**Exercise instructions:** In the entries below, find every line with the string "orange" and copy it.

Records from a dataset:
= = = =

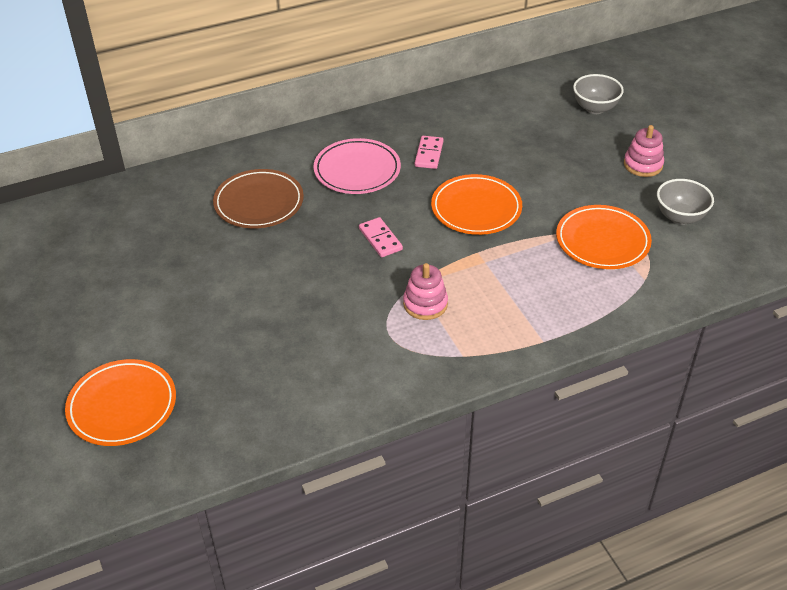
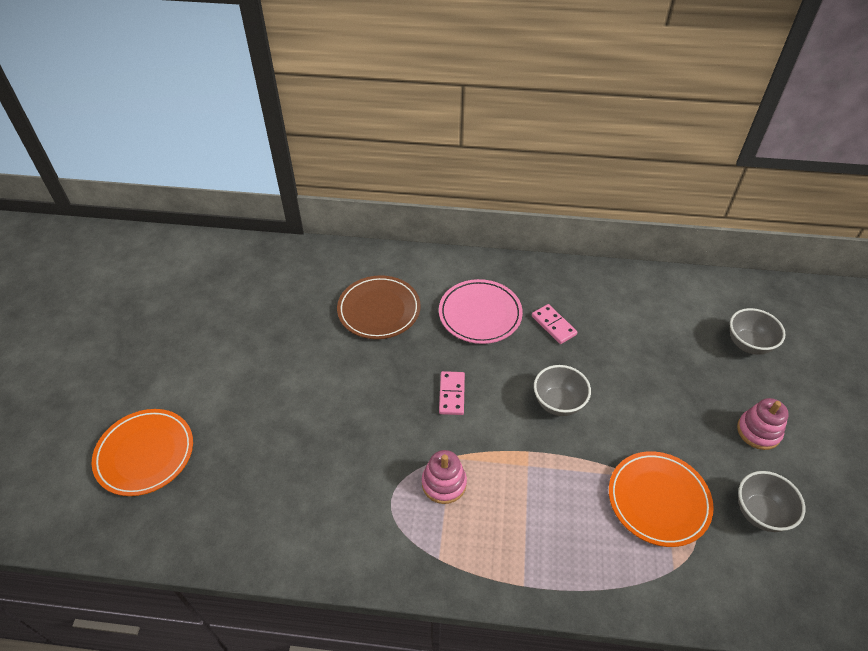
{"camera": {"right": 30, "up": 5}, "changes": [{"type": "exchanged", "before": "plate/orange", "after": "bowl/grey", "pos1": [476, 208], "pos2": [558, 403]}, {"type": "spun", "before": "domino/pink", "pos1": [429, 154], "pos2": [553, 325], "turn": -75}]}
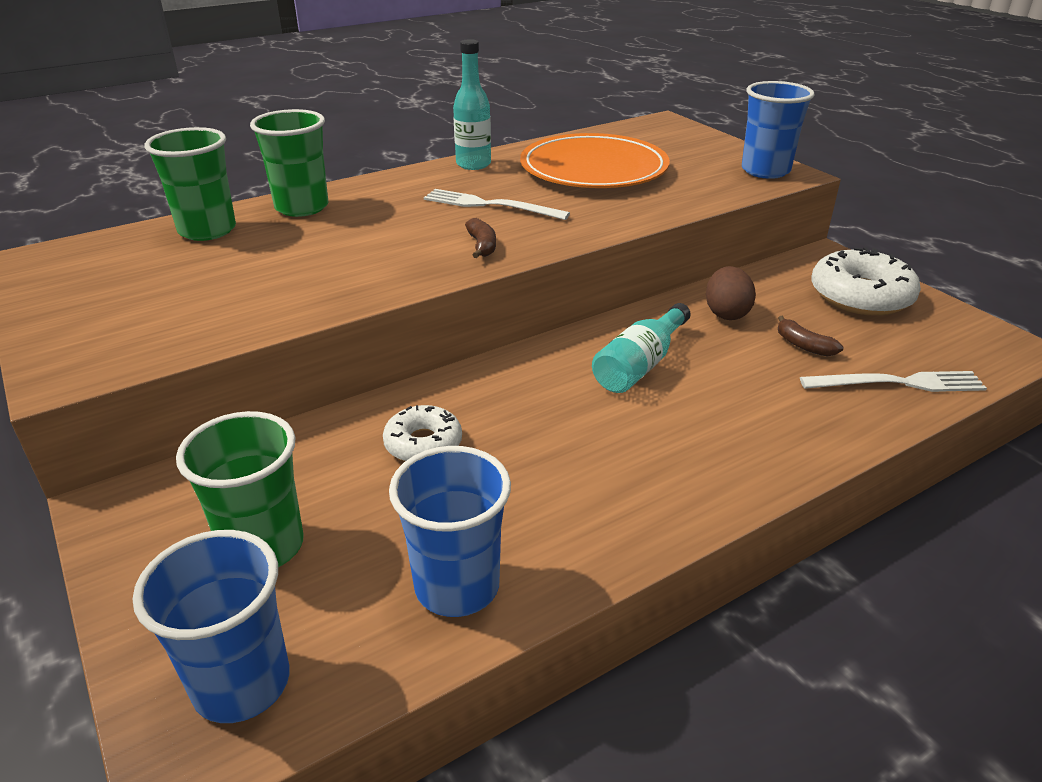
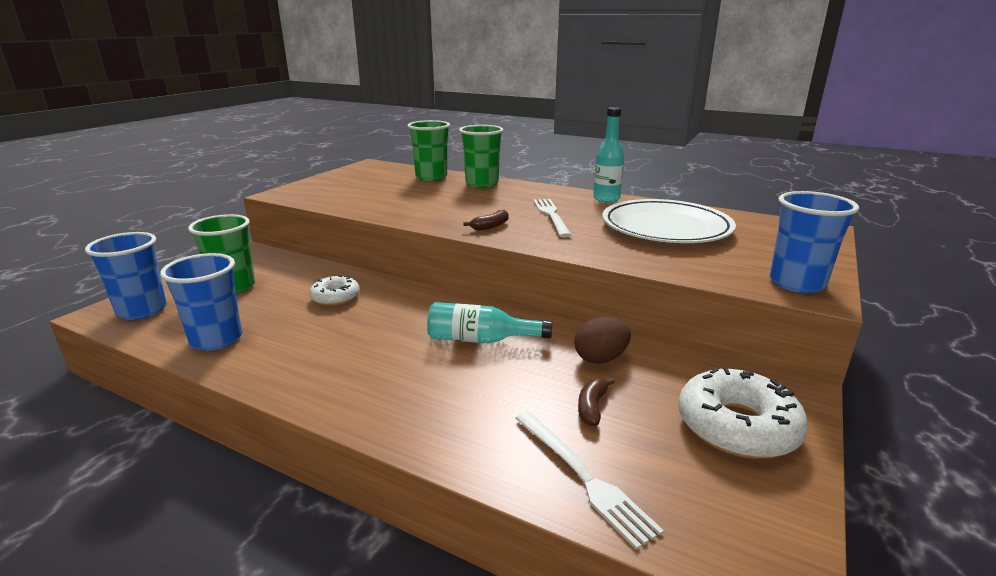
{"camera": {"right": 60, "up": -10}, "changes": [{"type": "colour", "before": "plate/orange", "after": "plate/white", "pos1": [593, 169], "pos2": [666, 227]}]}
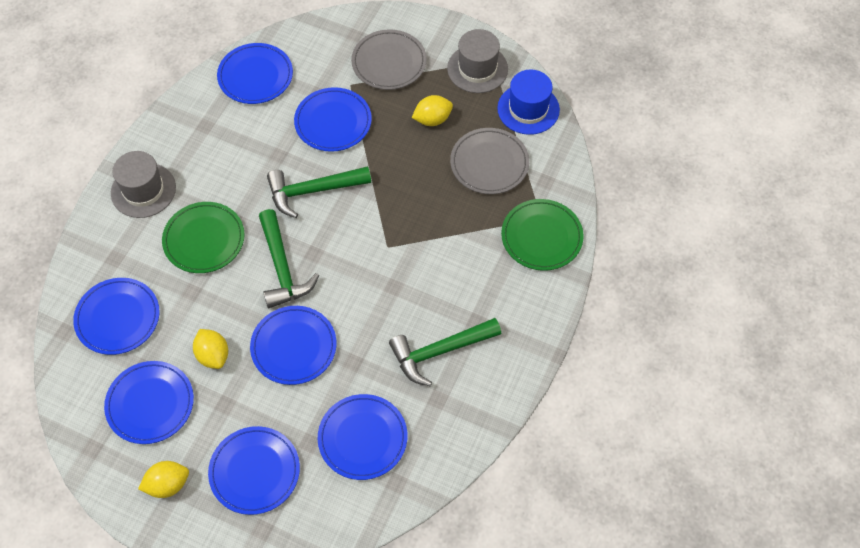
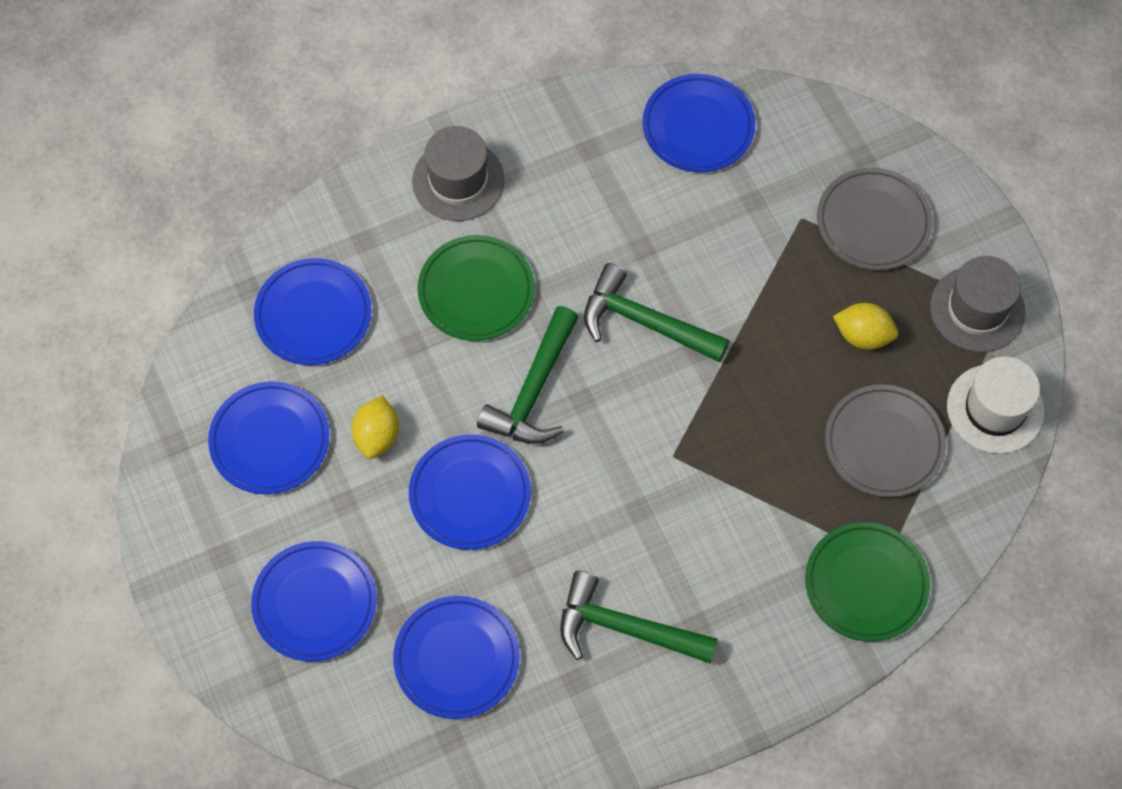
{"camera": {"right": 40, "up": 5}, "changes": [{"type": "missing", "before": "lemon/yellow", "pos1": [168, 484]}, {"type": "missing", "before": "plate/blue", "pos1": [333, 122]}, {"type": "colour", "before": "hat/blue", "after": "hat/white", "pos1": [528, 109], "pos2": [995, 409]}]}
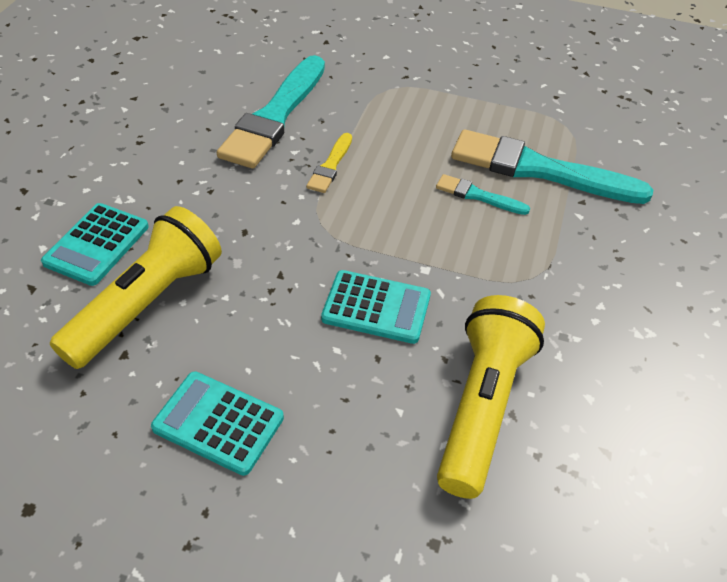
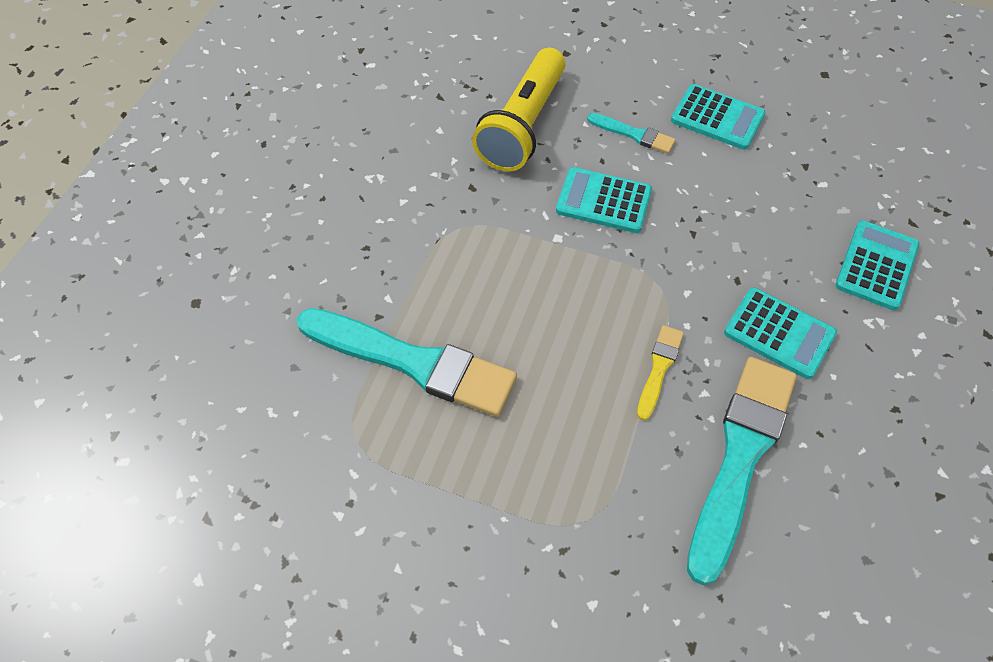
{"camera": {"right": -175, "up": 10}, "changes": [{"type": "missing", "before": "flashlight/yellow", "pos1": [146, 304]}, {"type": "appeared", "after": "calculator/turquoise", "pos2": [779, 333]}, {"type": "relocated", "before": "brush/turquoise", "pos1": [477, 196], "pos2": [634, 134]}]}
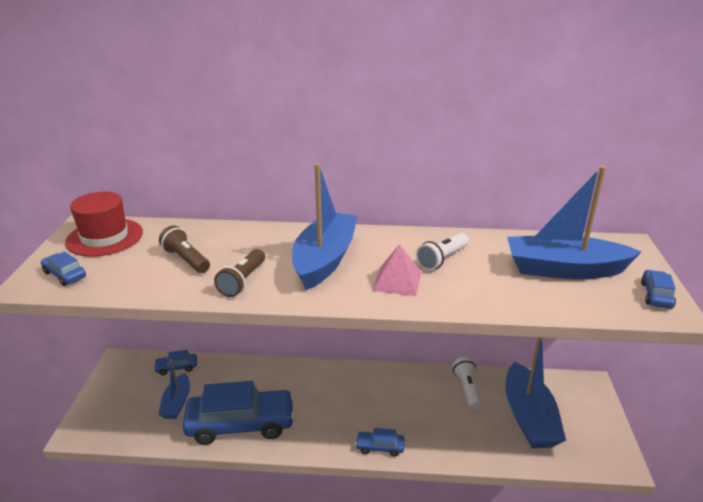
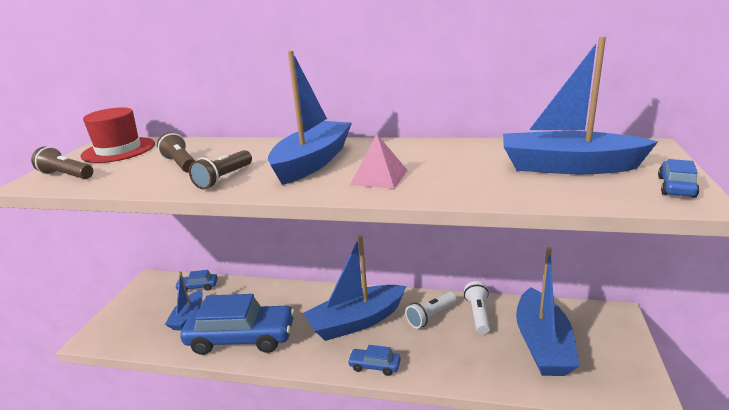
{"camera": {"right": 10, "up": -5}, "changes": [{"type": "appeared", "after": "boat/blue", "pos2": [356, 321]}, {"type": "relocated", "before": "flashlight/white", "pos1": [442, 259], "pos2": [431, 316]}, {"type": "exchanged", "before": "car/blue", "after": "flashlight/brown", "pos1": [65, 275], "pos2": [66, 175]}]}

= = = =

**Solution to this task:**
{"camera": {"right": 30, "up": 5}, "changes": [{"type": "exchanged", "before": "plate/orange", "after": "bowl/grey", "pos1": [476, 208], "pos2": [558, 403]}, {"type": "spun", "before": "domino/pink", "pos1": [429, 154], "pos2": [553, 325], "turn": -75}]}
{"camera": {"right": 60, "up": -10}, "changes": [{"type": "colour", "before": "plate/orange", "after": "plate/white", "pos1": [593, 169], "pos2": [666, 227]}]}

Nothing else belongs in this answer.